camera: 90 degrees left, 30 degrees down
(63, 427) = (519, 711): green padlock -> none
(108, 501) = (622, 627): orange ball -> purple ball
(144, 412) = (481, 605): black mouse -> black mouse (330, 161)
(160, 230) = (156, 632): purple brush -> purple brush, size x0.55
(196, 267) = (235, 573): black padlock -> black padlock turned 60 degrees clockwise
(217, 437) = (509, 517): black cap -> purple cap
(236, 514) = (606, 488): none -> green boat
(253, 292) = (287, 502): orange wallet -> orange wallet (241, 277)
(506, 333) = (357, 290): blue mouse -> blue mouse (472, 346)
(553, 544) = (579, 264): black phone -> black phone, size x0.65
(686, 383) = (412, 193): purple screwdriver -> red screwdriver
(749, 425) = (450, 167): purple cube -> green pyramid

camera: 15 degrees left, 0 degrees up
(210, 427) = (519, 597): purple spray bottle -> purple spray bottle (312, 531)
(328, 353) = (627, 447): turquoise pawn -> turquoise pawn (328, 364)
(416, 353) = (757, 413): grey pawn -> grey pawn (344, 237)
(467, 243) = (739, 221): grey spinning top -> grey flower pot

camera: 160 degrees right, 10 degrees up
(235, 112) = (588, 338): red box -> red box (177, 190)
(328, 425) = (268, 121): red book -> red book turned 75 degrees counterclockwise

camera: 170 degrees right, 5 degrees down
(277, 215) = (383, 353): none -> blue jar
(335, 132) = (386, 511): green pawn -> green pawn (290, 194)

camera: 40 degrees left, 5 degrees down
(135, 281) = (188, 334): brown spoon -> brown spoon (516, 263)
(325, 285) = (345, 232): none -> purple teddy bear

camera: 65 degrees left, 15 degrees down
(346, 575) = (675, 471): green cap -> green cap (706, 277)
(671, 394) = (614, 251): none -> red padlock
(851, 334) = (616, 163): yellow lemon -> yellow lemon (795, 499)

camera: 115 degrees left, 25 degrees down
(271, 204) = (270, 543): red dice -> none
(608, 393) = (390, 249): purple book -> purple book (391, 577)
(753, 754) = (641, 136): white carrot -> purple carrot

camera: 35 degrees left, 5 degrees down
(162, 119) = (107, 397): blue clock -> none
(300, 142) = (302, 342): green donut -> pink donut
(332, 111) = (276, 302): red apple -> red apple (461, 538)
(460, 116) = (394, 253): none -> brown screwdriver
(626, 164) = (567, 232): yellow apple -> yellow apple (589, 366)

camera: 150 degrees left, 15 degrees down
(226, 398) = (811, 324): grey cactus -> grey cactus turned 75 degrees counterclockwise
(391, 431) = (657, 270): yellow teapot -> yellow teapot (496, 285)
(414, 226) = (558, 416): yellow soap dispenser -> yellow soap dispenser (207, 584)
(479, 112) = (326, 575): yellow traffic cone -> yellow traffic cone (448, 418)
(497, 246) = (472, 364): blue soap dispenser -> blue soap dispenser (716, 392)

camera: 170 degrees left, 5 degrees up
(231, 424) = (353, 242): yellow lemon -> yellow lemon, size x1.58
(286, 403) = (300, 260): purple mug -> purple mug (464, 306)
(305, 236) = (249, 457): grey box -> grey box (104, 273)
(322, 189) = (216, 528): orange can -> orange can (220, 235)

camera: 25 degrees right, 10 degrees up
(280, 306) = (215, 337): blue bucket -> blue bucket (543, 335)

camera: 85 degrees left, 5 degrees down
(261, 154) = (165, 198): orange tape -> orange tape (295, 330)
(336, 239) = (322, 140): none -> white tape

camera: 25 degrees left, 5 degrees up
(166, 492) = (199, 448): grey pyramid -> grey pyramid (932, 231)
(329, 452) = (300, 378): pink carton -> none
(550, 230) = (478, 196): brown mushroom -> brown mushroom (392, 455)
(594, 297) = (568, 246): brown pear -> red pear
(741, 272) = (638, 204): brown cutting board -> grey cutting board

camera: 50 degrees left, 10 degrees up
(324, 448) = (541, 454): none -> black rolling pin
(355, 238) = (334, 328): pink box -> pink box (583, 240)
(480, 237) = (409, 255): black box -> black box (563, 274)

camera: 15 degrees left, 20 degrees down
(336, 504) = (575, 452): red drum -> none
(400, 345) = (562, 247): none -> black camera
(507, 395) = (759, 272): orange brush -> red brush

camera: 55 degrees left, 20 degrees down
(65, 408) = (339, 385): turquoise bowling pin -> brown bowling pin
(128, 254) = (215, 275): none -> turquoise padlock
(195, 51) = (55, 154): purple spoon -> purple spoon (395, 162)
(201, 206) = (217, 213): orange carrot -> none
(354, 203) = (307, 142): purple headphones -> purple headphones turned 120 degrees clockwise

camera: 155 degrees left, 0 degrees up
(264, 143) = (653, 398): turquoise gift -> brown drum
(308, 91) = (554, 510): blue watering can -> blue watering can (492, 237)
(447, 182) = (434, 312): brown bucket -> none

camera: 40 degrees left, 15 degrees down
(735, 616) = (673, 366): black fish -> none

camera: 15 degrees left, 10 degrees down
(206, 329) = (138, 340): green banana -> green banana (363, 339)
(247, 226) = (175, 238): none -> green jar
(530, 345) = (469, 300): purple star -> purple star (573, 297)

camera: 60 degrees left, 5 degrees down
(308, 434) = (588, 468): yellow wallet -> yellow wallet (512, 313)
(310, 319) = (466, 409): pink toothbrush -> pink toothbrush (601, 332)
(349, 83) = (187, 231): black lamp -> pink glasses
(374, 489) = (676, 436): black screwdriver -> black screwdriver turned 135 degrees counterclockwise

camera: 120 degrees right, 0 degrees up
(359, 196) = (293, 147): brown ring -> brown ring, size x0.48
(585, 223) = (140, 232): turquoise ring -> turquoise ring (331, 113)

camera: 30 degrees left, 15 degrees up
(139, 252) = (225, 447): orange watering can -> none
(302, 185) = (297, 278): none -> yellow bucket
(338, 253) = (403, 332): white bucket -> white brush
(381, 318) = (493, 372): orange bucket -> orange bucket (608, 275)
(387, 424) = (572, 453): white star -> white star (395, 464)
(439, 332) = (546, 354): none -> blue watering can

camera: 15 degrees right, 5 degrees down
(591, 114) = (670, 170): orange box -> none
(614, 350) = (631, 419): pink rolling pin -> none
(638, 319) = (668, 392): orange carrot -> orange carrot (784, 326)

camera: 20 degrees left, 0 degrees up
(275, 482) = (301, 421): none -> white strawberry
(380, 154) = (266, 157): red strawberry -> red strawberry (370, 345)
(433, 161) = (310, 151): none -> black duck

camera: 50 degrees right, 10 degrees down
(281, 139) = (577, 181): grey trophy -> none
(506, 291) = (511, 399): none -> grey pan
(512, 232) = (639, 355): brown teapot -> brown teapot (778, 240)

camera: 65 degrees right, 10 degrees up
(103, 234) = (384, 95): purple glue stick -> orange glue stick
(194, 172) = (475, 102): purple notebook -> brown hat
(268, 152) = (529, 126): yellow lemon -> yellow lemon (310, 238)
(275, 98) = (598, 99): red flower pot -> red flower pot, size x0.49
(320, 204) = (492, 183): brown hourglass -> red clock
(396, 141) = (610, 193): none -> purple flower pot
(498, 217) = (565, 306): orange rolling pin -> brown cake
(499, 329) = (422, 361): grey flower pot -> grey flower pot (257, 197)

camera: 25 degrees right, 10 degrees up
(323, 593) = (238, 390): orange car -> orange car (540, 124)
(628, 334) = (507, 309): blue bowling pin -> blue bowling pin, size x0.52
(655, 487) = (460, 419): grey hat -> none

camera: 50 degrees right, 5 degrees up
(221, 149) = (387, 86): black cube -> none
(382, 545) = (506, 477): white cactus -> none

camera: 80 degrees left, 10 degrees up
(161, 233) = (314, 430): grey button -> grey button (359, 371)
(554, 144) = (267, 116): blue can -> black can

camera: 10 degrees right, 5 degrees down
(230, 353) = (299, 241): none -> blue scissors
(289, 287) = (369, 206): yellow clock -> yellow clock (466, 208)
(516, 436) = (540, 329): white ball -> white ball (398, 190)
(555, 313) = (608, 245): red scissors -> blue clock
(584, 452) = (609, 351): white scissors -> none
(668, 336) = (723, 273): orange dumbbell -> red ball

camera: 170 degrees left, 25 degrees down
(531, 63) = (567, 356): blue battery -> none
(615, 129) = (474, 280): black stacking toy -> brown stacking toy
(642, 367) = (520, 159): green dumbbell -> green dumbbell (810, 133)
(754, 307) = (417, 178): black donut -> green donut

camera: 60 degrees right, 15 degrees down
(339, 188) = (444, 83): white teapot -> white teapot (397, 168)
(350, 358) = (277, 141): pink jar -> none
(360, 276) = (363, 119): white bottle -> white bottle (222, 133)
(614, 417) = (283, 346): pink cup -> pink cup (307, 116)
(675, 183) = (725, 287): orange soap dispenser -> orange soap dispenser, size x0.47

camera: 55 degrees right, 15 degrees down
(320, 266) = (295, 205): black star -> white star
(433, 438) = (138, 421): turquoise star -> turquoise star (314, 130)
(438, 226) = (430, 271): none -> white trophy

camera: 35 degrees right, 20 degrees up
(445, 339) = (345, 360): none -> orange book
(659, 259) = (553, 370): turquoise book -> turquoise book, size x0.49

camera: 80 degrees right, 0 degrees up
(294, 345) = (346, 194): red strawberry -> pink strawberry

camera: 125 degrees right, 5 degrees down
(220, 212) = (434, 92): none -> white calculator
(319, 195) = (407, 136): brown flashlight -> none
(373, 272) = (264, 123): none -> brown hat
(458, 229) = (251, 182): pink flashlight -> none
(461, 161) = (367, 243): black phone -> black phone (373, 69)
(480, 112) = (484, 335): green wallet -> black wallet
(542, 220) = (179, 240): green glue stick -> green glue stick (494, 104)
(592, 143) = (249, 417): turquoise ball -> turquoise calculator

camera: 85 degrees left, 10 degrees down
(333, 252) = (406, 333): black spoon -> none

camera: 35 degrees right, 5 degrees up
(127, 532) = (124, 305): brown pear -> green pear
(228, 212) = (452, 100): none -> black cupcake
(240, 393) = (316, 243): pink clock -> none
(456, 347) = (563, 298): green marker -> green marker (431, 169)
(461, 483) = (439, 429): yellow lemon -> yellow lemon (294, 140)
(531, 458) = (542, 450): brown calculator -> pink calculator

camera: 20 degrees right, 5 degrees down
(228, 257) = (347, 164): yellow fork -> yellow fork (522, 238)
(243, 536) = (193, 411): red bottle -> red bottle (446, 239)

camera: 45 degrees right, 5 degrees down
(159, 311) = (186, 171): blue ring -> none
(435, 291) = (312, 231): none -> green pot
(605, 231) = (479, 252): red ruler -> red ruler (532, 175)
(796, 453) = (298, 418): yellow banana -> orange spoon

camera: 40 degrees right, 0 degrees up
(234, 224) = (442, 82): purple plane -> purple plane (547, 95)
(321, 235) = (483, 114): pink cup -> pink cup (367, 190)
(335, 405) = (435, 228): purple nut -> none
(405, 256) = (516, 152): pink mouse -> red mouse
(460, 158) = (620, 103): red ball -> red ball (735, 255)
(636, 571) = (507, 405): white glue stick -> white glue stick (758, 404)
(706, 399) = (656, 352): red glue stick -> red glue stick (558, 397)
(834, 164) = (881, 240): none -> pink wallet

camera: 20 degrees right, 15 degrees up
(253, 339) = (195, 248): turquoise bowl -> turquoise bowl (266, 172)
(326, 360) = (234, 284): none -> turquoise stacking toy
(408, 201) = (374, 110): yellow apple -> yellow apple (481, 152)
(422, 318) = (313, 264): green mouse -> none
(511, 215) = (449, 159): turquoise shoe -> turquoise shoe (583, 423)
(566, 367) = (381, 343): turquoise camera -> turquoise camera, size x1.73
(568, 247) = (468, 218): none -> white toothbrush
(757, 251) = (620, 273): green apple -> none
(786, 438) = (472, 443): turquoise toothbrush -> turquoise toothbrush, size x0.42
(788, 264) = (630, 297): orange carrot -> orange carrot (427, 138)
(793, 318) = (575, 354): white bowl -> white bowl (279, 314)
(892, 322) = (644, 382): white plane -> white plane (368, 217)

- - - -

• _ASSIGNMENT_:
Within the data above, the span starting at the line containing "camera: 35 degrees right, 5 degrees up" and ending at the line containing "(461, 483) = (439, 429): yellow" is to be retyped exactly, with no other lines.

• _REPLY_:
camera: 35 degrees right, 5 degrees up
(127, 532) = (124, 305): brown pear -> green pear
(228, 212) = (452, 100): none -> black cupcake
(240, 393) = (316, 243): pink clock -> none
(456, 347) = (563, 298): green marker -> green marker (431, 169)
(461, 483) = (439, 429): yellow lemon -> yellow lemon (294, 140)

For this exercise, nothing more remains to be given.